**GOAL OF THE EXERCISE:** Could you output the entries that follow exactly, omitting any pictures they contain?

**SOURCE MATERIAL:**
_____

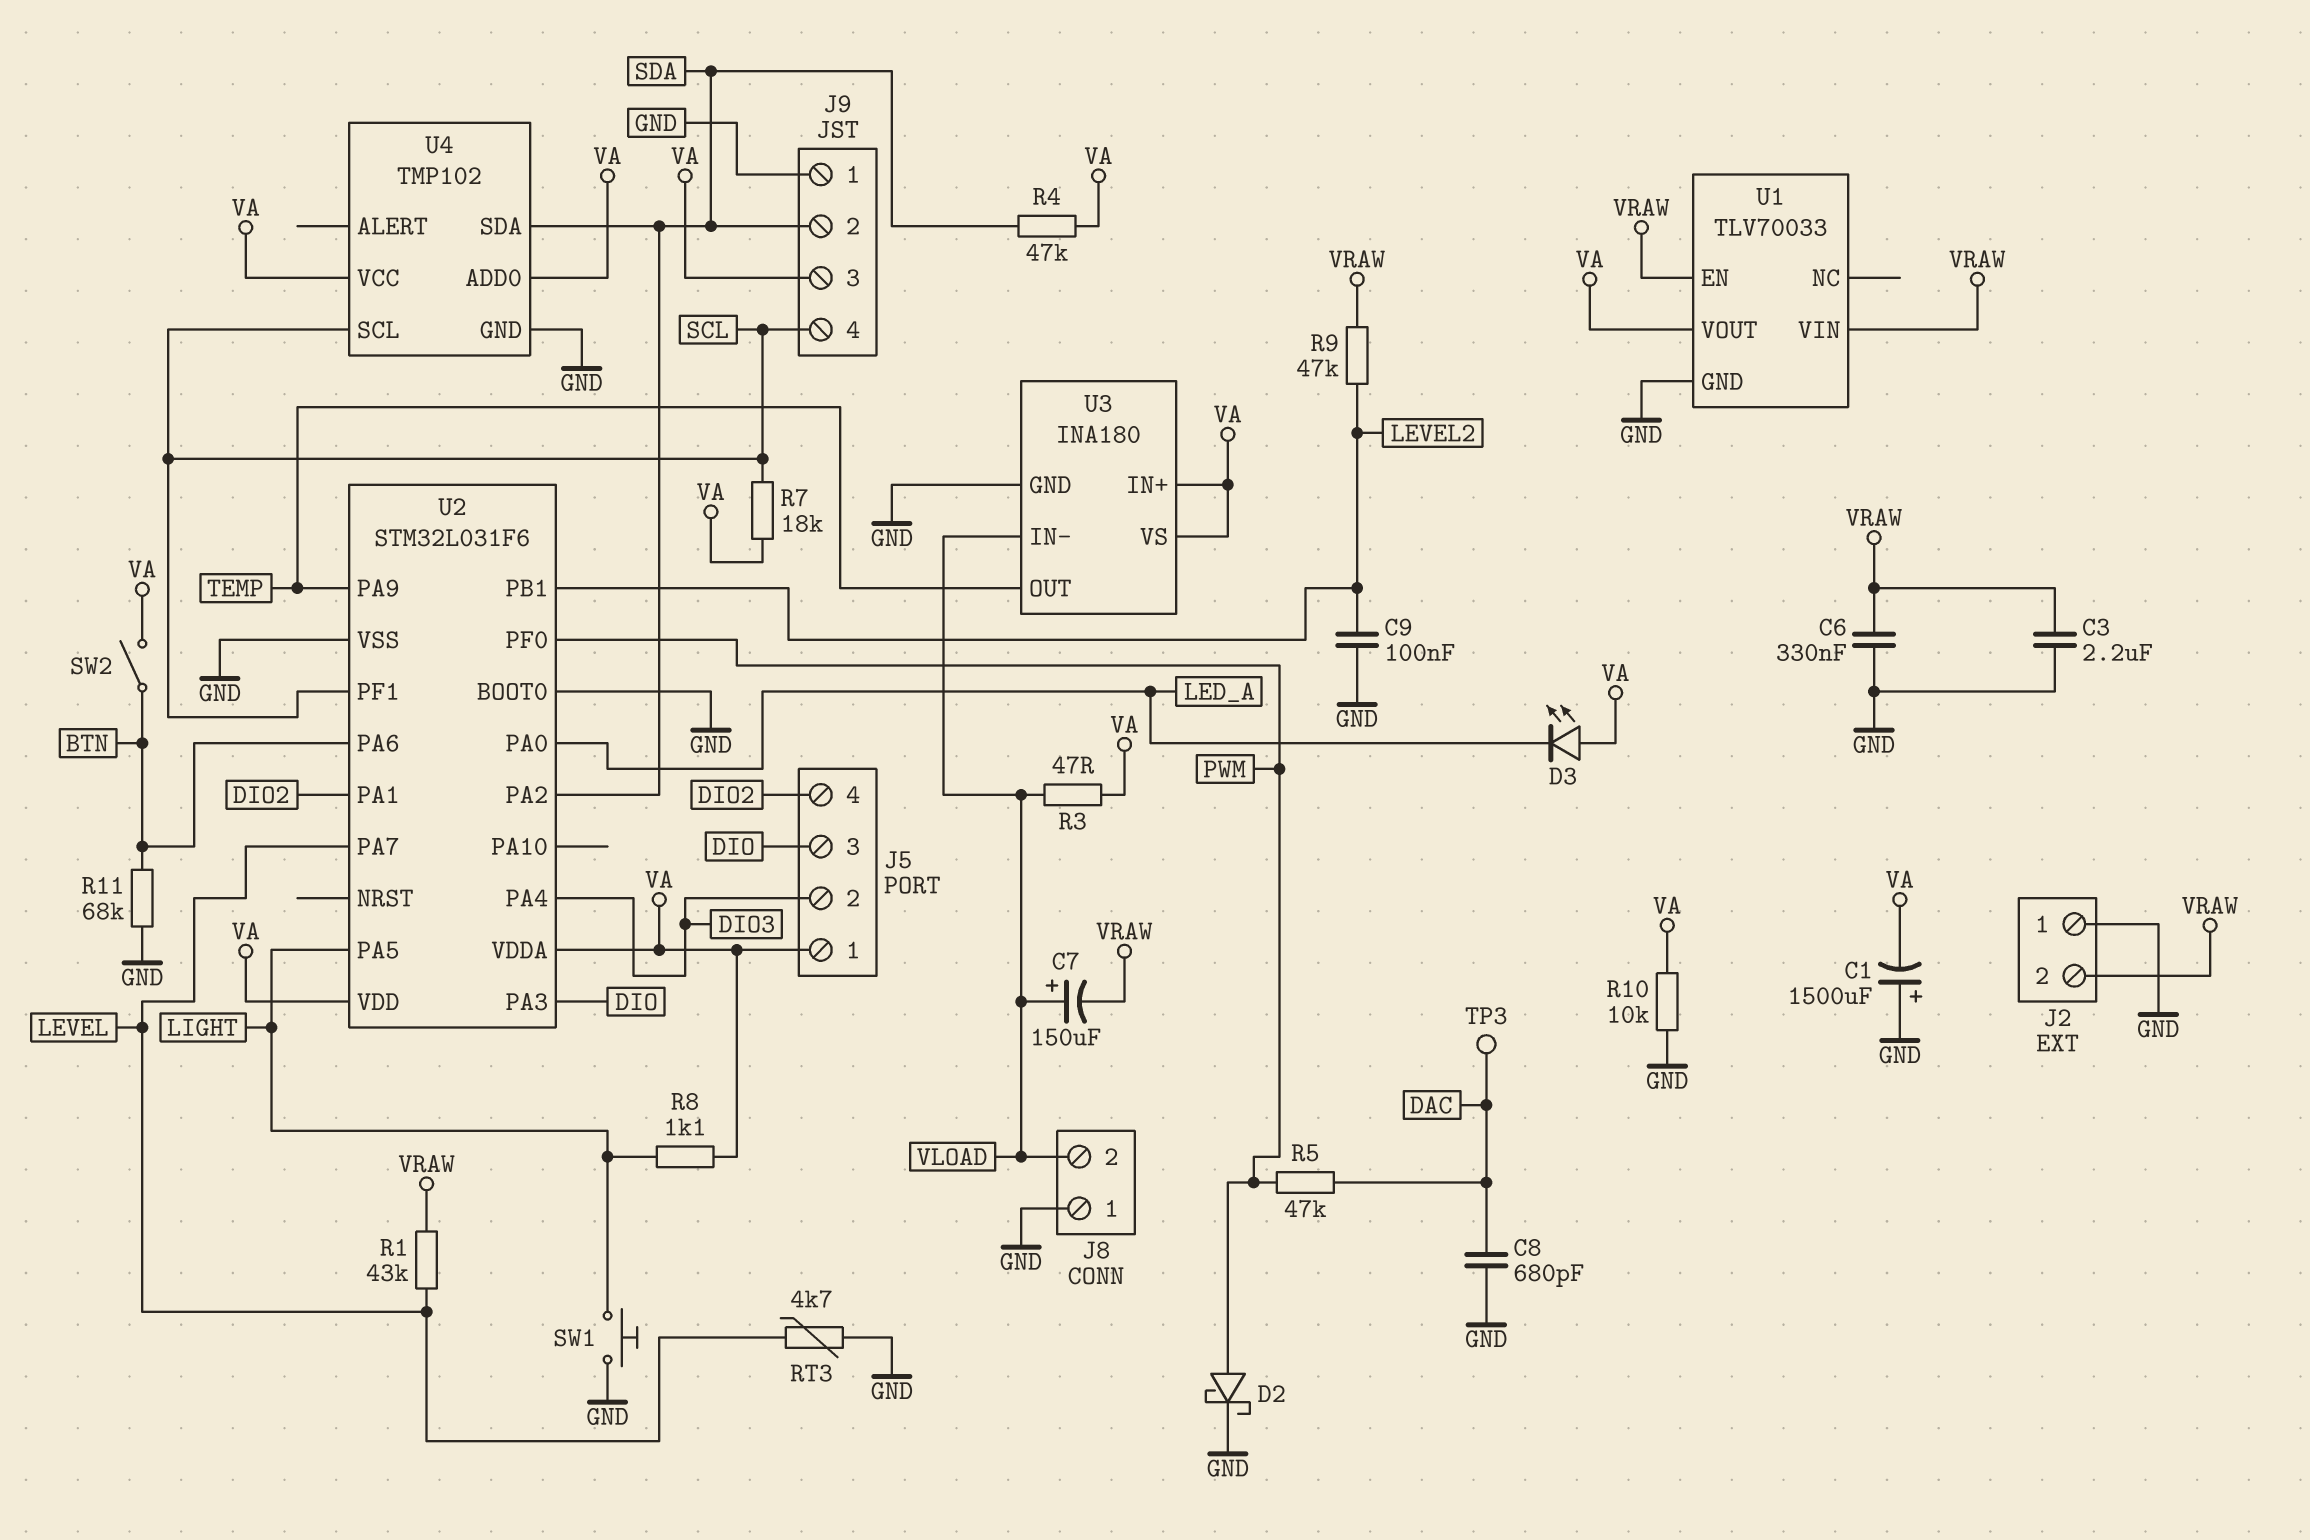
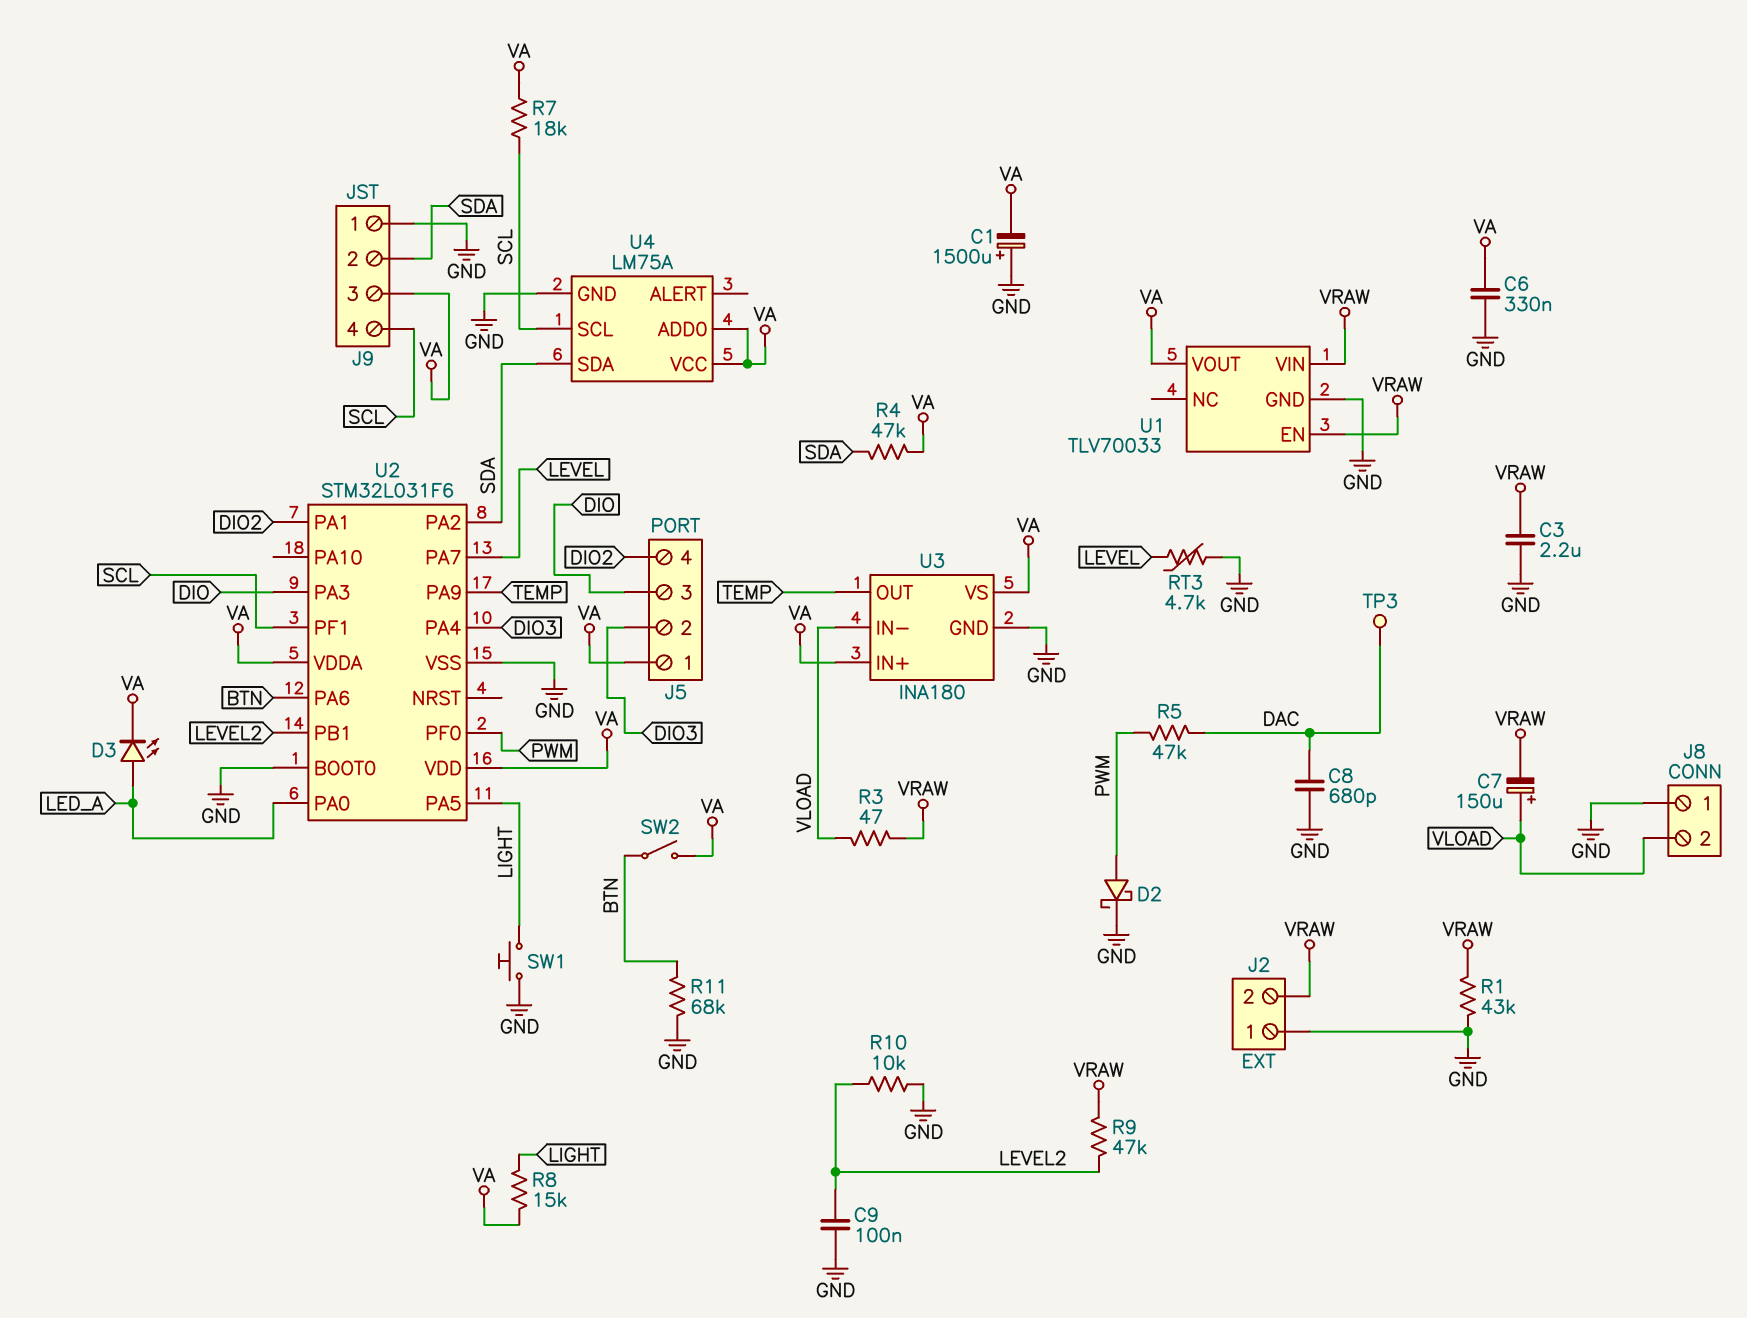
C6: 330nF (GND, VRAW) -> 330nF (GND, VA)
D3: LED (A VA, K LED_A) -> LED (A LED_A, K VA)
R1: 43k (LEVEL, VRAW) -> 43k (GND, VRAW)
R3: 47 (VA, VLOAD) -> 47 (VLOAD, VRAW)
R8: 1.1k (LIGHT, VA) -> 15k (LIGHT, VA)
R10: 10k (GND, VA) -> 10k (GND, LEVEL2)
U4: TMP102 -> LM75A

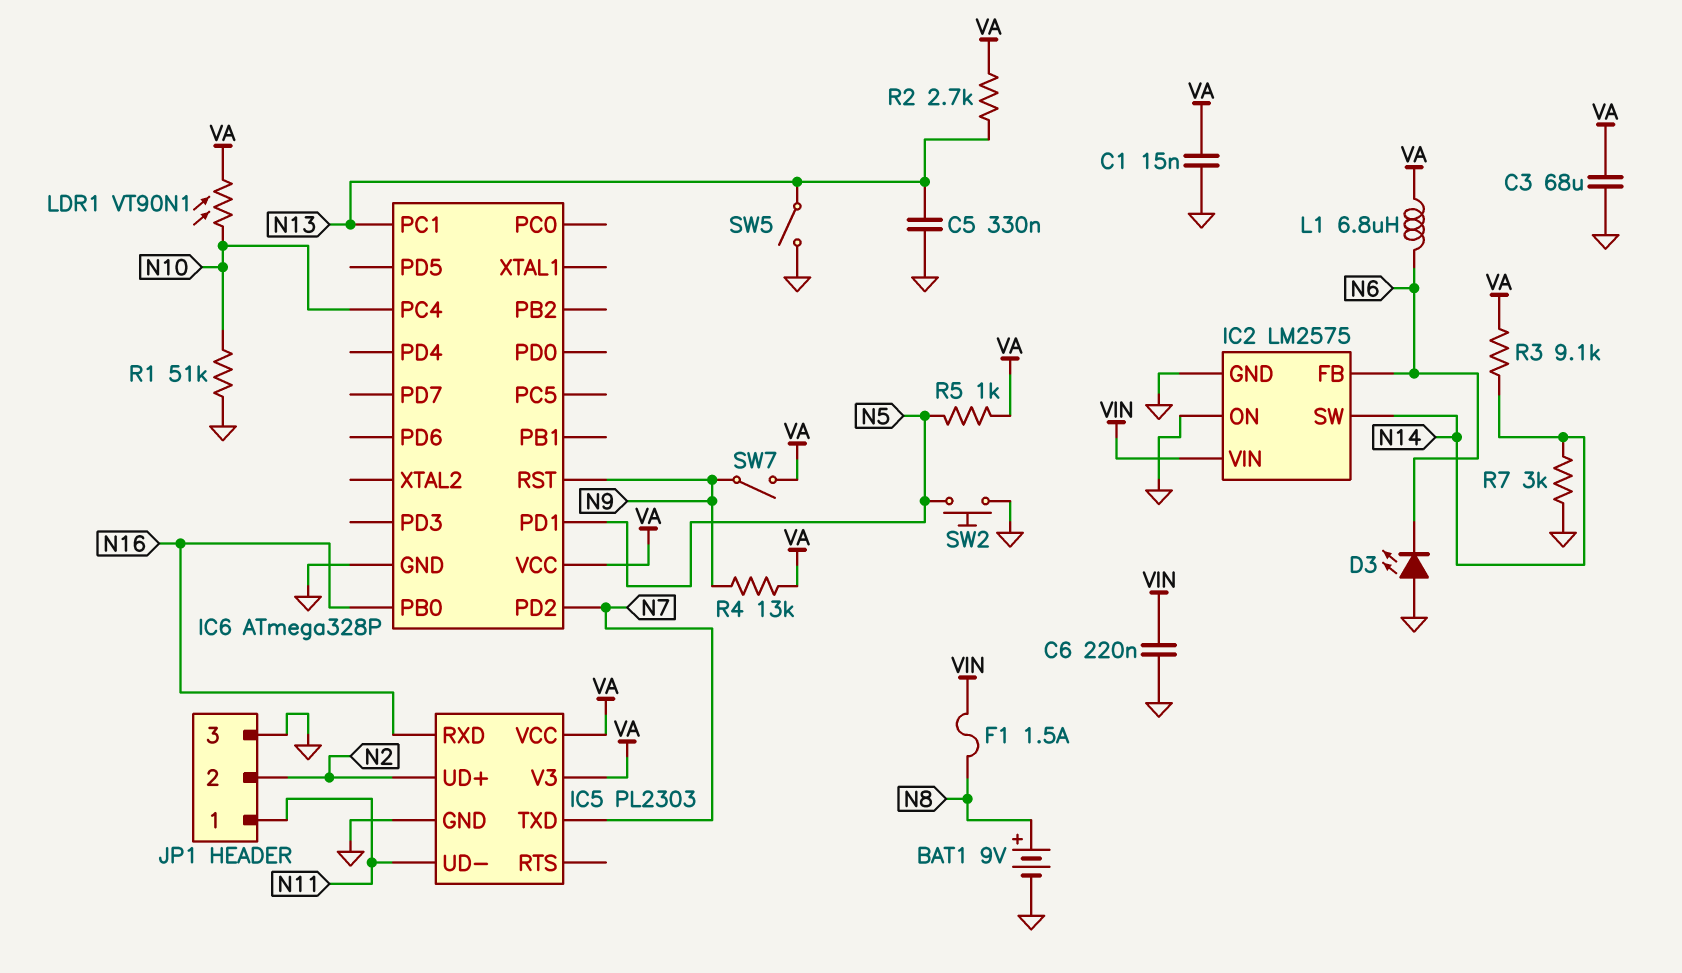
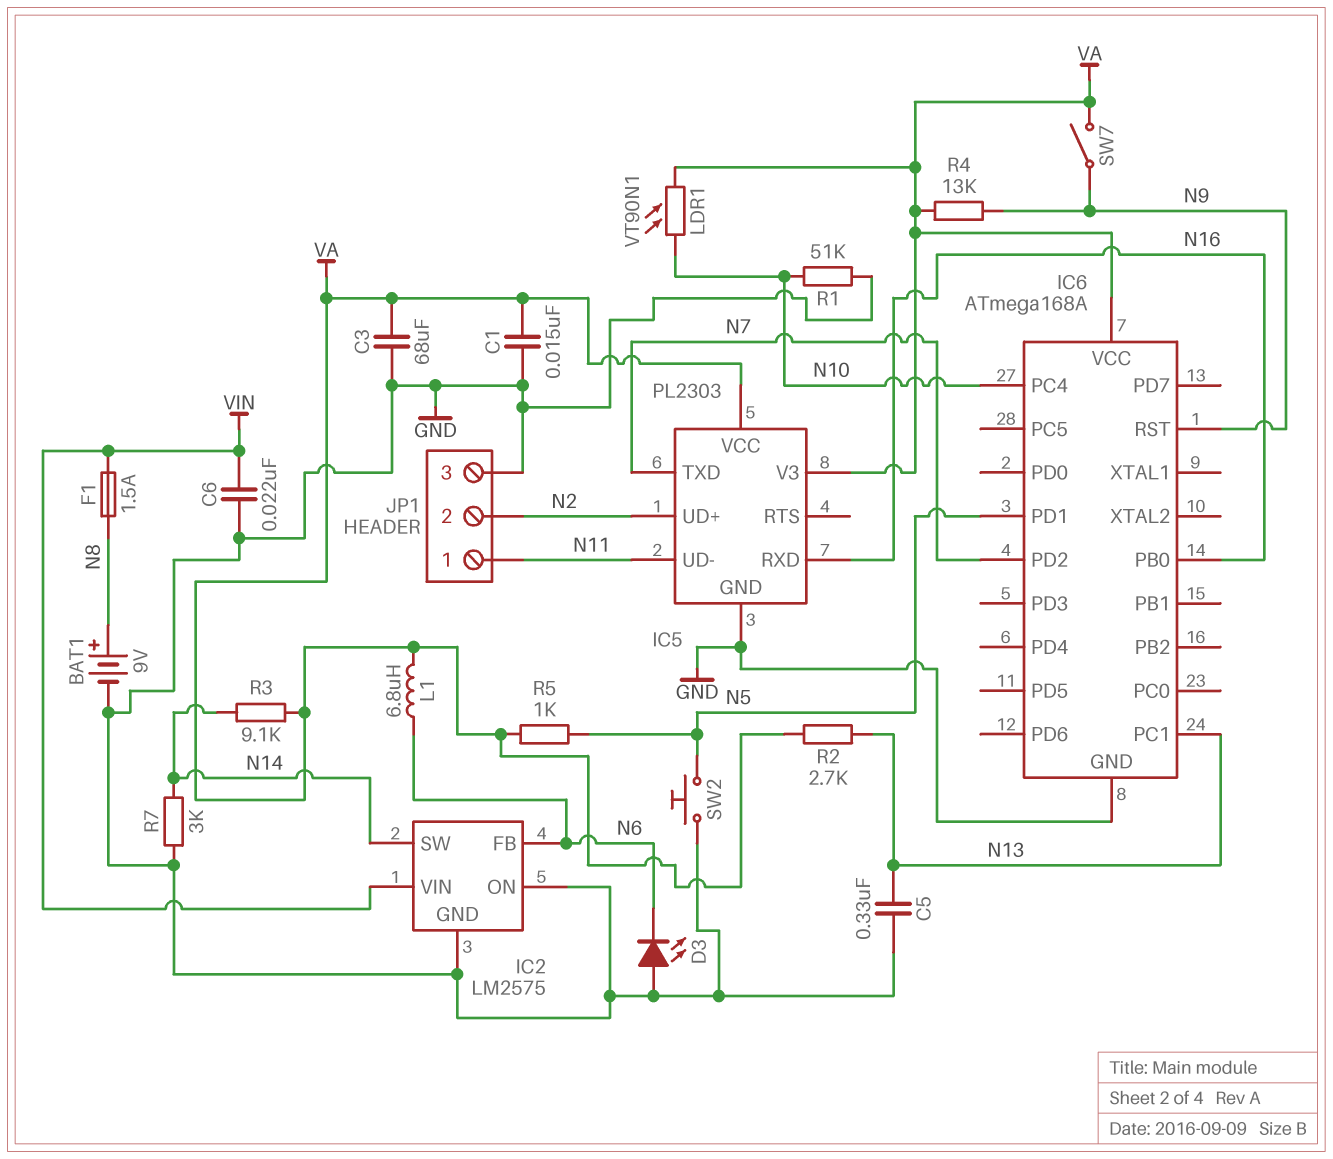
C6: 220nF (GND, VIN) -> 22nF (GND, VIN)
IC6: ATmega328P -> ATmega168A
SW5: switch (GND, N13) -> none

_____

**OUTPUT OF THE TASK:**
C6: 330nF (GND, VRAW) -> 330nF (GND, VA)
D3: LED (A VA, K LED_A) -> LED (A LED_A, K VA)
R1: 43k (LEVEL, VRAW) -> 43k (GND, VRAW)
R3: 47 (VA, VLOAD) -> 47 (VLOAD, VRAW)
R8: 1.1k (LIGHT, VA) -> 15k (LIGHT, VA)
R10: 10k (GND, VA) -> 10k (GND, LEVEL2)
U4: TMP102 -> LM75A

C6: 220nF (GND, VIN) -> 22nF (GND, VIN)
IC6: ATmega328P -> ATmega168A
SW5: switch (GND, N13) -> none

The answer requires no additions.